• _Exercise goal_:
Reproduce all of the data, making sure that no line differs from the original.

• _Entries shown_:
§ §

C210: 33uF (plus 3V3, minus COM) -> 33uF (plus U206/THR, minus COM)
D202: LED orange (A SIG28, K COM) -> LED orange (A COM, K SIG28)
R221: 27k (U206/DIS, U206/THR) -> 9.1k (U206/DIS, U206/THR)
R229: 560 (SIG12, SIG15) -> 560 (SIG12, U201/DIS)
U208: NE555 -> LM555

§ §

• _Finished exercise_:
C210: 33uF (plus 3V3, minus COM) -> 33uF (plus U206/THR, minus COM)
D202: LED orange (A SIG28, K COM) -> LED orange (A COM, K SIG28)
R221: 27k (U206/DIS, U206/THR) -> 9.1k (U206/DIS, U206/THR)
R229: 560 (SIG12, SIG15) -> 560 (SIG12, U201/DIS)
U208: NE555 -> LM555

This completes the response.